(Given data)
==================================================

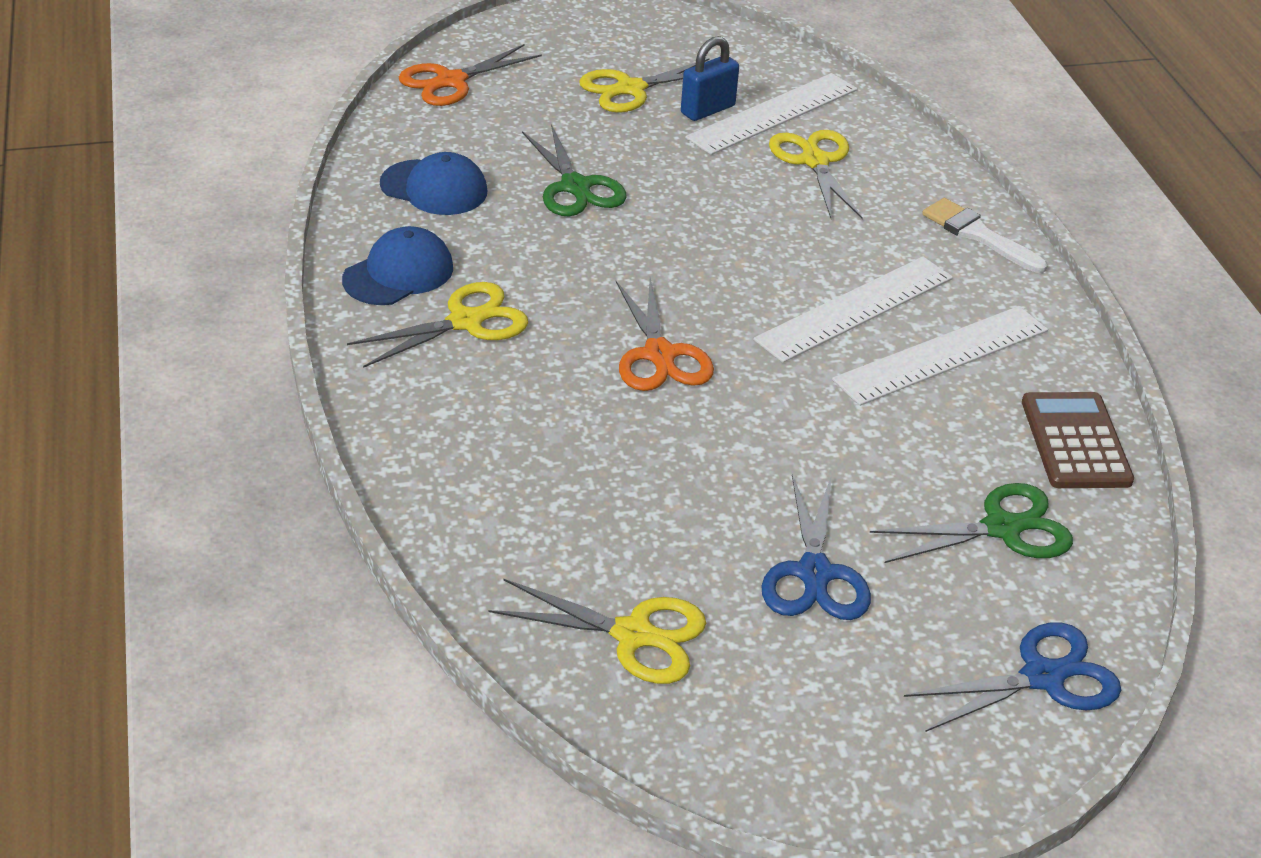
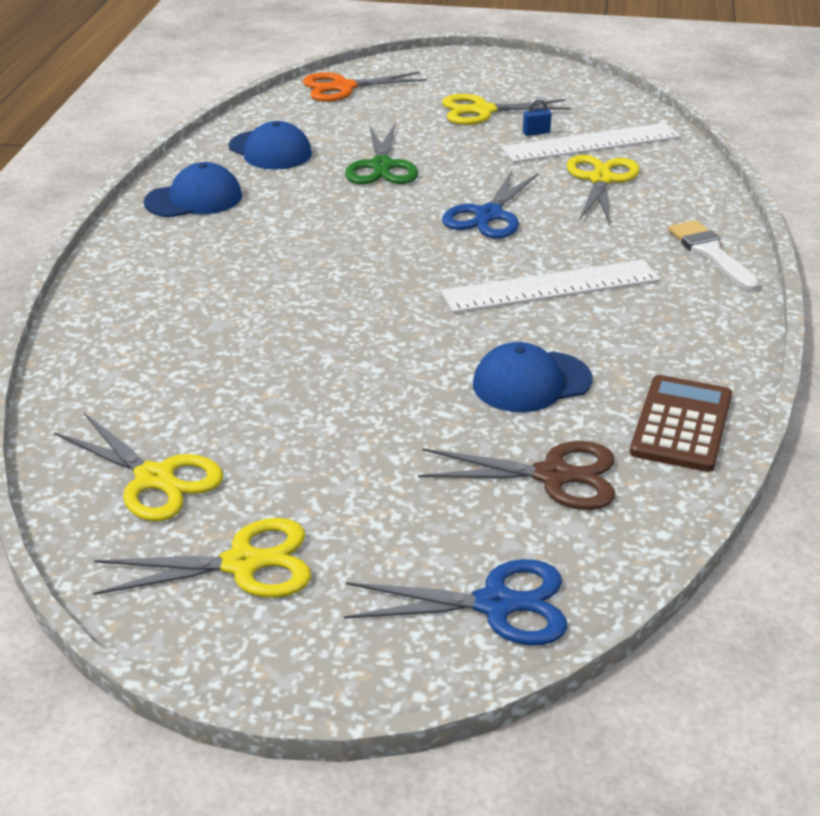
camera: 25 degrees right, 5 degrees down
yellow scissors [347,282,528,368] -> yellow scissors moved to [93,518,312,598]
orange scissors [616,278,714,391] -> none
blue padlock [681,36,739,121] -> blue padlock [523,97,552,136], size x0.53
blue scissors [761,474,871,620] -> blue scissors moved to [442,169,539,239]
white ruler [832,306,1048,406] -> none
green scissors [870,483,1073,563] -> brown scissors [418,441,615,510]
none -> blue cap [473,342,592,412]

==================================================

(What is needed) Which lines of the listing contain the string "blue"? Copy each of them.

(Task output)
blue padlock [681,36,739,121] -> blue padlock [523,97,552,136], size x0.53
blue scissors [761,474,871,620] -> blue scissors moved to [442,169,539,239]
none -> blue cap [473,342,592,412]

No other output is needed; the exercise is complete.